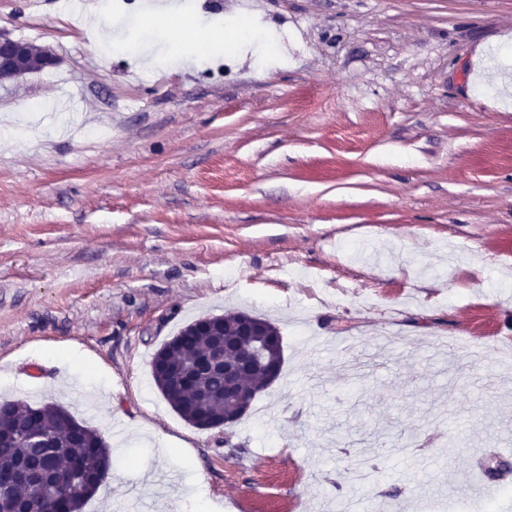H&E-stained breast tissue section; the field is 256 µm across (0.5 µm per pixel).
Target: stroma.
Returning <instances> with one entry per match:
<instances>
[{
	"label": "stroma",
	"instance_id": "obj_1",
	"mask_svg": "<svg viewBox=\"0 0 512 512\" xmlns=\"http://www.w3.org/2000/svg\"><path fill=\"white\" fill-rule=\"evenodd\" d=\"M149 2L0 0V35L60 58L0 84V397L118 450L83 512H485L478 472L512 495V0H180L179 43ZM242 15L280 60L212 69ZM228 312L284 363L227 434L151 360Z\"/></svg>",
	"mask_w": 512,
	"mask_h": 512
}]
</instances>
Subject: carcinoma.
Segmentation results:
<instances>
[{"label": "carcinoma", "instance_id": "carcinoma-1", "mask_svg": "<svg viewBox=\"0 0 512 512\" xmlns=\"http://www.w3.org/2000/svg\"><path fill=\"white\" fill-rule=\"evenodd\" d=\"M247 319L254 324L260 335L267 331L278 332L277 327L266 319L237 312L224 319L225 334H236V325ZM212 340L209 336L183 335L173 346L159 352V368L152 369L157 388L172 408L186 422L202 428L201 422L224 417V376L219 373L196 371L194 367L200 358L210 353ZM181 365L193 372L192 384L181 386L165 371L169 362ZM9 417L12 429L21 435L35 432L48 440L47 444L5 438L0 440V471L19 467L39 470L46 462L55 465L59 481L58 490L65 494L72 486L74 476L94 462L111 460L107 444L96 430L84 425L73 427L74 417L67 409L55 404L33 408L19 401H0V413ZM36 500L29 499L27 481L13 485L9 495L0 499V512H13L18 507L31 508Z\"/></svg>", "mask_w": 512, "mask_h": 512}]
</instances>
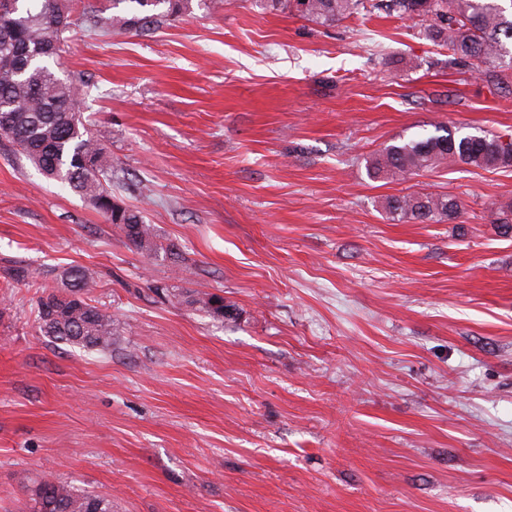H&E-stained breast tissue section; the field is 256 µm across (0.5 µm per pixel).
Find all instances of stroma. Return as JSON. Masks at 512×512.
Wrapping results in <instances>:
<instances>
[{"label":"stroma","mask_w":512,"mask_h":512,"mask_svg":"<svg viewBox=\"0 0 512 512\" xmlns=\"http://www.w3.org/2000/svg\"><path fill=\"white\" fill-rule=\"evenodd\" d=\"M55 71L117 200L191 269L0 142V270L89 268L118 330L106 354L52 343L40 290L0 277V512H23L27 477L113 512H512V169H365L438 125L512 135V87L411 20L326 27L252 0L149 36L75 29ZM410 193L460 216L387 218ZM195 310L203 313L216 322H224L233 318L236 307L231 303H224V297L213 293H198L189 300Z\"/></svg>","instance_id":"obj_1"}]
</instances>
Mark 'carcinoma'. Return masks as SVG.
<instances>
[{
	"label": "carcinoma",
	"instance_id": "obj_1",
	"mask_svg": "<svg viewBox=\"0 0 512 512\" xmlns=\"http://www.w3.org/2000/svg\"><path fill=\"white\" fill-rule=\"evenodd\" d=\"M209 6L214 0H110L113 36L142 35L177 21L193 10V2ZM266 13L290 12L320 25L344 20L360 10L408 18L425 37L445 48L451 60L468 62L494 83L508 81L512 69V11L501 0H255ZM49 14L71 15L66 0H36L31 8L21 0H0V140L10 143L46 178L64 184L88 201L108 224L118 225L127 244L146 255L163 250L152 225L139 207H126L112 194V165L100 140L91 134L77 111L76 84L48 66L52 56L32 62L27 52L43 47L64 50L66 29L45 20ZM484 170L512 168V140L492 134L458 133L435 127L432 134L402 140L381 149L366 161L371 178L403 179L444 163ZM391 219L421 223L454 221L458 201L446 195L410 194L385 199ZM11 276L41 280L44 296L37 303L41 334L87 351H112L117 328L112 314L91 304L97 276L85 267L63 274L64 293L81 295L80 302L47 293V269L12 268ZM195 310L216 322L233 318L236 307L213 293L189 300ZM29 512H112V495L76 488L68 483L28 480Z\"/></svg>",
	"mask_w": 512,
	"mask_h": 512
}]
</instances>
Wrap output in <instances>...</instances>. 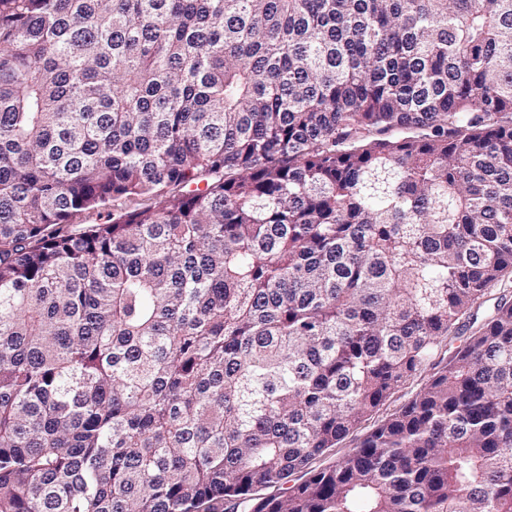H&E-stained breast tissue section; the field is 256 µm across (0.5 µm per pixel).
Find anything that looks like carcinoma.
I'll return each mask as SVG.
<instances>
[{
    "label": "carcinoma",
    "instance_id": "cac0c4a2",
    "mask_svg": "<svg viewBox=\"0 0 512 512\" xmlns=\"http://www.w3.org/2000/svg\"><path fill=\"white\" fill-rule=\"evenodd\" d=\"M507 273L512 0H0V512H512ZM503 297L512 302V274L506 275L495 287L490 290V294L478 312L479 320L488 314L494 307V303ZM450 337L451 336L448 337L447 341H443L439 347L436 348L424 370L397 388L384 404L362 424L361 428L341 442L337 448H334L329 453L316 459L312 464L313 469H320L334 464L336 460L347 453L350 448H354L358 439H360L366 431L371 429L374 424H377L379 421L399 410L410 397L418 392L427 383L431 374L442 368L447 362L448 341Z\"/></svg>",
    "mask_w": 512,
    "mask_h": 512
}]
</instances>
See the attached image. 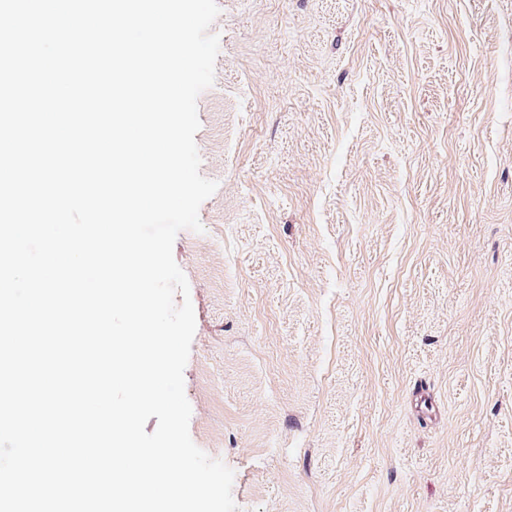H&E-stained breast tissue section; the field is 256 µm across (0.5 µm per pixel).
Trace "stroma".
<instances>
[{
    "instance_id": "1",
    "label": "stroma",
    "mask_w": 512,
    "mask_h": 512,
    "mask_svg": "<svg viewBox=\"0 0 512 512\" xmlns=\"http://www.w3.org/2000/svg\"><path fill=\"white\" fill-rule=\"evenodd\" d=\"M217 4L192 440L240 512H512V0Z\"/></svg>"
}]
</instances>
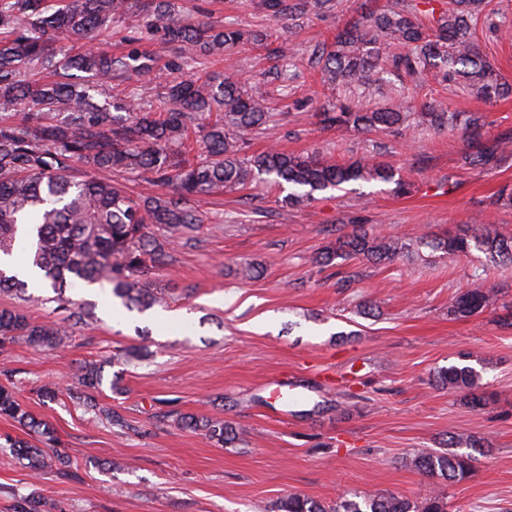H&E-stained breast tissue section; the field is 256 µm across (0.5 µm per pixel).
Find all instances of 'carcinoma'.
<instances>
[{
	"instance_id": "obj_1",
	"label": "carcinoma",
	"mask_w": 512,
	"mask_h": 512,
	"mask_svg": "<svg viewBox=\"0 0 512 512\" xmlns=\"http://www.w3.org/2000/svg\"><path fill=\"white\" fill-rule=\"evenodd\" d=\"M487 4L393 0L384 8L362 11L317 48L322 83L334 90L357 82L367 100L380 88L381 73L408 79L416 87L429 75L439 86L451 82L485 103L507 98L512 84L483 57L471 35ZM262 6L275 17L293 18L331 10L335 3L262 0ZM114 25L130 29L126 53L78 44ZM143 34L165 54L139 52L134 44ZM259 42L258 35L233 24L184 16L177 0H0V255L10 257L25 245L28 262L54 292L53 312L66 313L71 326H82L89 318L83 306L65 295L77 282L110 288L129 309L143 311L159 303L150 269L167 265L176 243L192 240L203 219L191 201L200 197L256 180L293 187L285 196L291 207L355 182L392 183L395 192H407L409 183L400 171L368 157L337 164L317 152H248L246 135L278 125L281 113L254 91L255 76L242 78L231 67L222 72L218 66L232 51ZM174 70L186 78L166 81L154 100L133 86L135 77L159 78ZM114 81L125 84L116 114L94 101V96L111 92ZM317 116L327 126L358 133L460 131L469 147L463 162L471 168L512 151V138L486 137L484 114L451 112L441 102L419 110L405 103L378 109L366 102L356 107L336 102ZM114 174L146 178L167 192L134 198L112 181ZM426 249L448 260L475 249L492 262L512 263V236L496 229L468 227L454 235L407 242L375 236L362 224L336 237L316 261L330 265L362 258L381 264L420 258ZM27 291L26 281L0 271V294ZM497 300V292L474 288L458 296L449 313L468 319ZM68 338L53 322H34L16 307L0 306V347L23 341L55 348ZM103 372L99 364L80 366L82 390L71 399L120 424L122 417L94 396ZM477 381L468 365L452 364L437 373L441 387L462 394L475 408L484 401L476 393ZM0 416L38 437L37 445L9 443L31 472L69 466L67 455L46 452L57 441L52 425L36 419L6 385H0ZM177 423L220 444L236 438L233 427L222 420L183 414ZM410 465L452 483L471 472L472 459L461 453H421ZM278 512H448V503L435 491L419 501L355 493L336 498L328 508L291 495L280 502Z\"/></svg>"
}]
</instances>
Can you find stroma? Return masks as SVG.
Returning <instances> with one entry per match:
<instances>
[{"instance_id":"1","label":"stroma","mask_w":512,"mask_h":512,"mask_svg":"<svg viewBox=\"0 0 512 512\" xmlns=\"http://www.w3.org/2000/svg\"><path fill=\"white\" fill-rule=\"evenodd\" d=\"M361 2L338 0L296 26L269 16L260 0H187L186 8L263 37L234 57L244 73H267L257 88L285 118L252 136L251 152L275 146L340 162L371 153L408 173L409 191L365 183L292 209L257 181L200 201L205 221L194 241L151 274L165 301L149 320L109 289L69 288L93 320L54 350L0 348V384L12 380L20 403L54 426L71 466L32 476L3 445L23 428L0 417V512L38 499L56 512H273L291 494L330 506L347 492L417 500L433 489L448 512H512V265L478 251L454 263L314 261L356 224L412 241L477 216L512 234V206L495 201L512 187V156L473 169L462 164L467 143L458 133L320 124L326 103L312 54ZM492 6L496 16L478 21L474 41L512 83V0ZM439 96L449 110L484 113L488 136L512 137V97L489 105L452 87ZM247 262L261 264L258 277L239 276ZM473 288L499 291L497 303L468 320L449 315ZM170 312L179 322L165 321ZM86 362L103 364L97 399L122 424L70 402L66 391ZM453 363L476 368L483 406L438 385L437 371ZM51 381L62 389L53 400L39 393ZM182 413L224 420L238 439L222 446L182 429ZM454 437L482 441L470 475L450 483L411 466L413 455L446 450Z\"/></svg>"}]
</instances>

━━━━━━━━

> [What is asked]: Show every line above in which the word "results" occurs.

> [Task solution]:
Segmentation results:
Wrapping results in <instances>:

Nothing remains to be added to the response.